▶ [WHAT IS BEING ASKED] Lines holding the word "carrot": how many does the material below have? Answer with nothing but the number.

%%

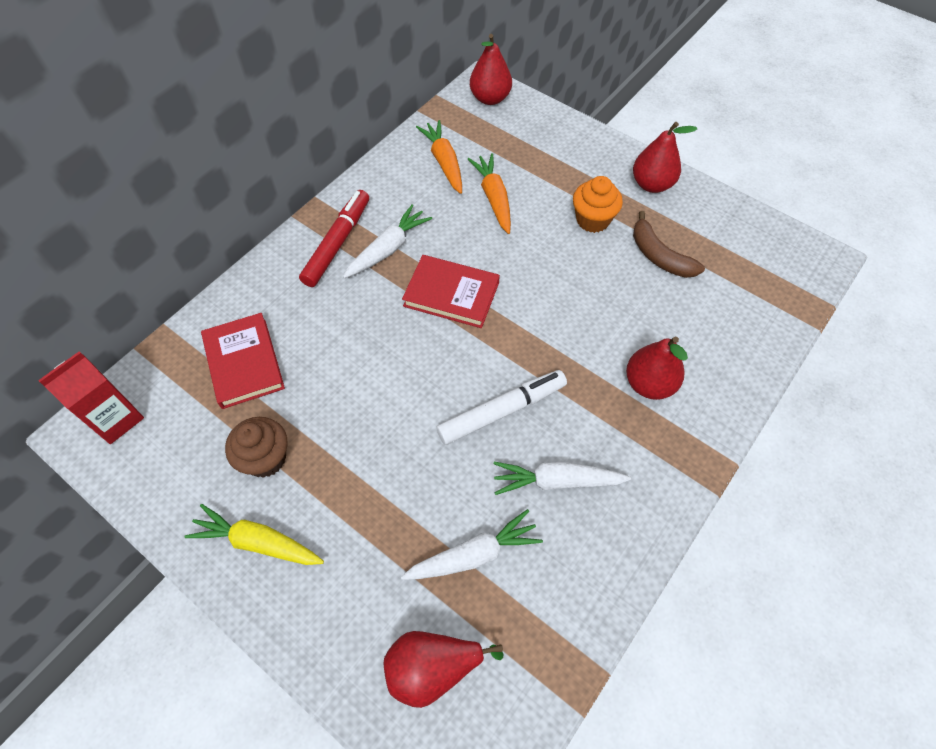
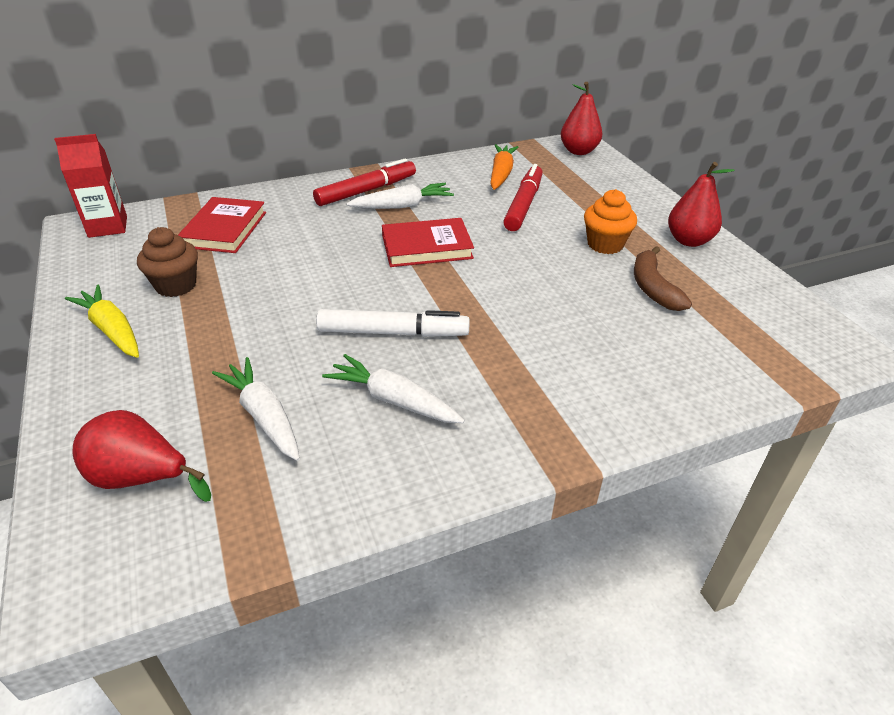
camera: 30 degrees right, 20 degrees down
white carrot [401,509,543,580] -> white carrot turned 135 degrees counterclockwise [212,357,300,461]
red book [402,255,500,328] -> red book turned 60 degrees counterclockwise [382,218,474,267]
orange carrot [468,153,511,234] -> red marker [503,164,543,231]
red pear [626,337,688,400] -> none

%%

▶ [EXERCISE OUTPUT] 2